===== Data section =====

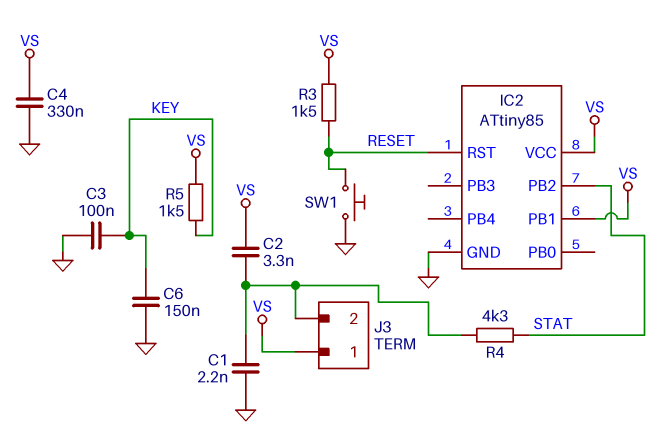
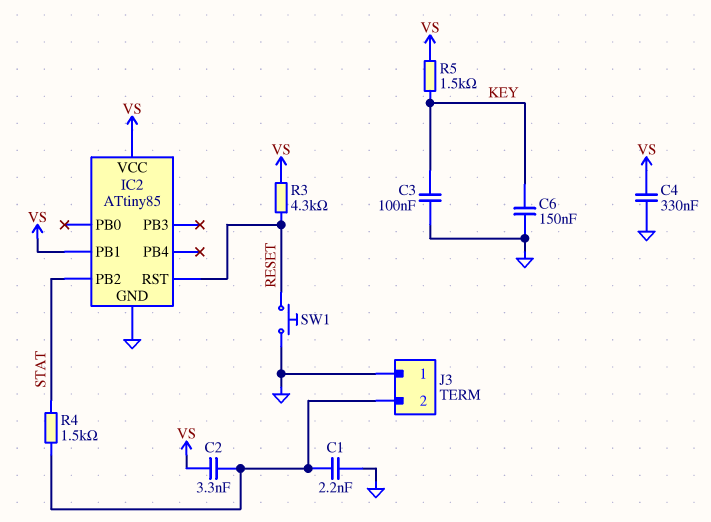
J3 pin 1: VS -> GND
R3: 1.5k (RESET, VS) -> 4.3k (RESET, VS)
R4: 4.3k (J3/2, STAT) -> 1.5k (J3/2, STAT)

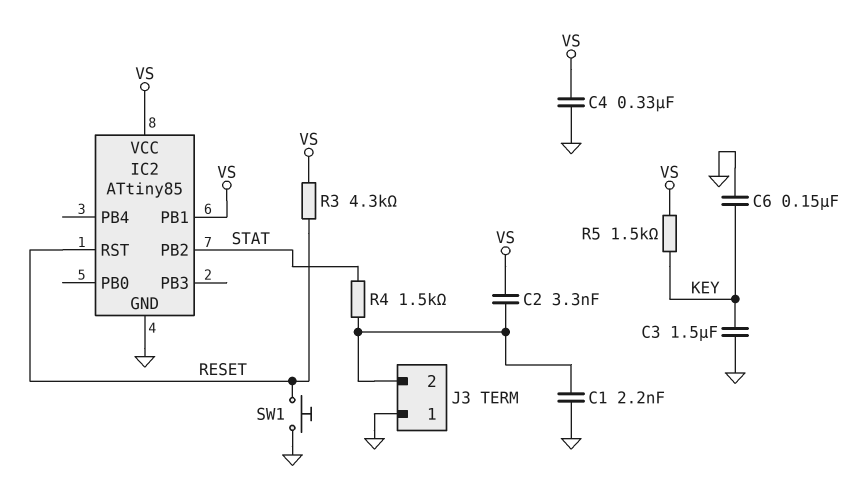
C3: 100nF (GND, KEY) -> 1.5uF (GND, KEY)

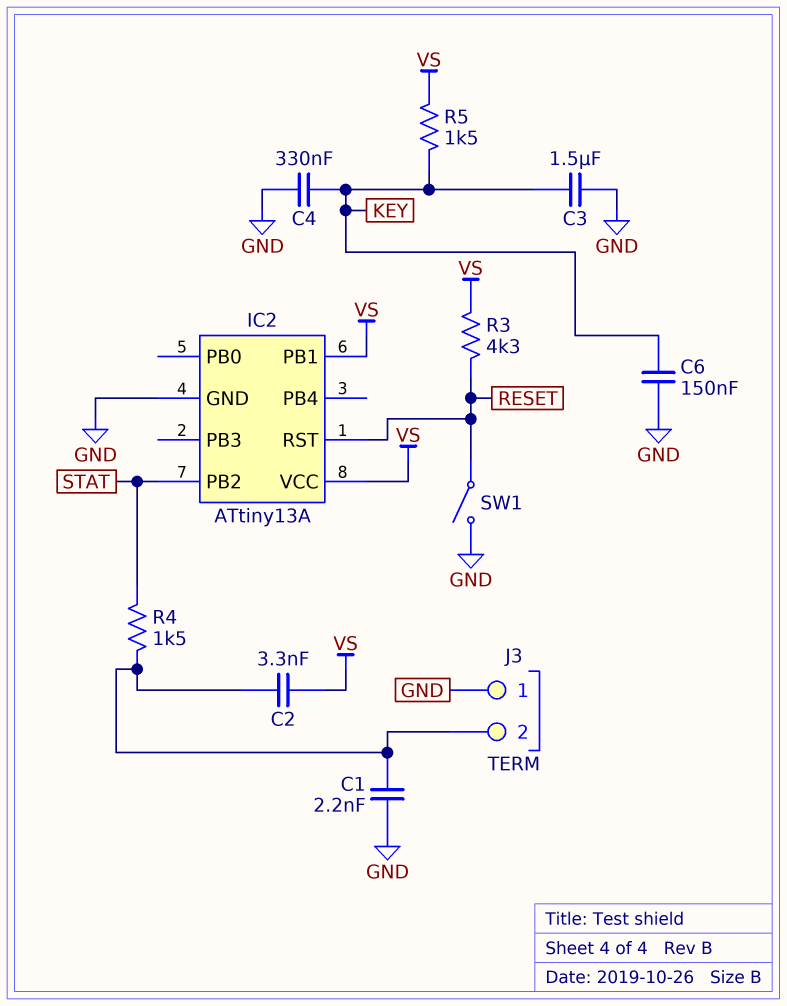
C4: 330nF (GND, VS) -> 330nF (GND, KEY)
IC2: ATtiny85 -> ATtiny13A
SW1: button (GND, RESET) -> switch (GND, RESET)

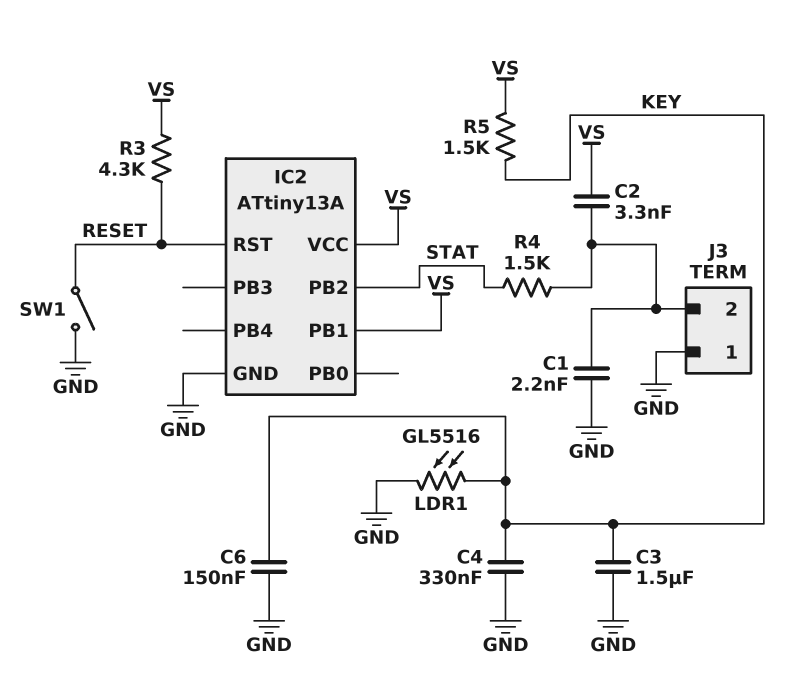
LDR1: none -> GL5516 (GND, KEY)

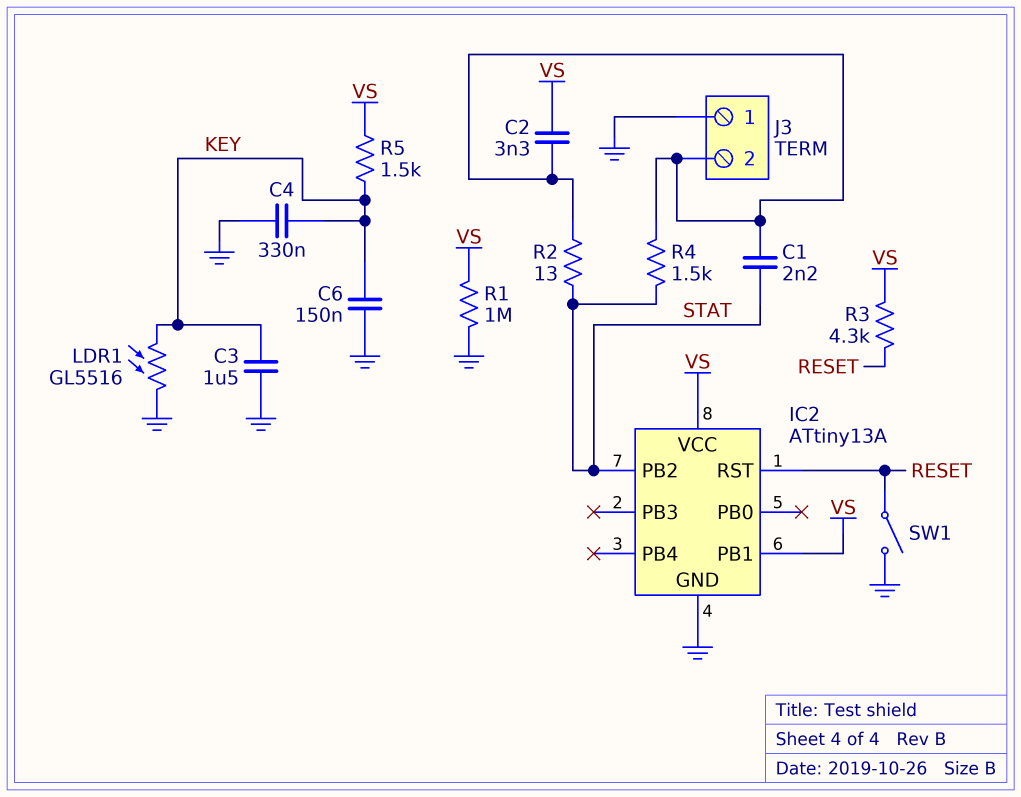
C1: 2.2nF (GND, J3/2) -> 2.2nF (J3/2, STAT)
R1: none -> 1M (GND, VS)
R2: none -> 13 (J3/2, STAT)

=====

■ Your task
Output the listing above exactly, excluding all pictures.

■ Task solution
J3 pin 1: VS -> GND
R3: 1.5k (RESET, VS) -> 4.3k (RESET, VS)
R4: 4.3k (J3/2, STAT) -> 1.5k (J3/2, STAT)

C3: 100nF (GND, KEY) -> 1.5uF (GND, KEY)

C4: 330nF (GND, VS) -> 330nF (GND, KEY)
IC2: ATtiny85 -> ATtiny13A
SW1: button (GND, RESET) -> switch (GND, RESET)

LDR1: none -> GL5516 (GND, KEY)

C1: 2.2nF (GND, J3/2) -> 2.2nF (J3/2, STAT)
R1: none -> 1M (GND, VS)
R2: none -> 13 (J3/2, STAT)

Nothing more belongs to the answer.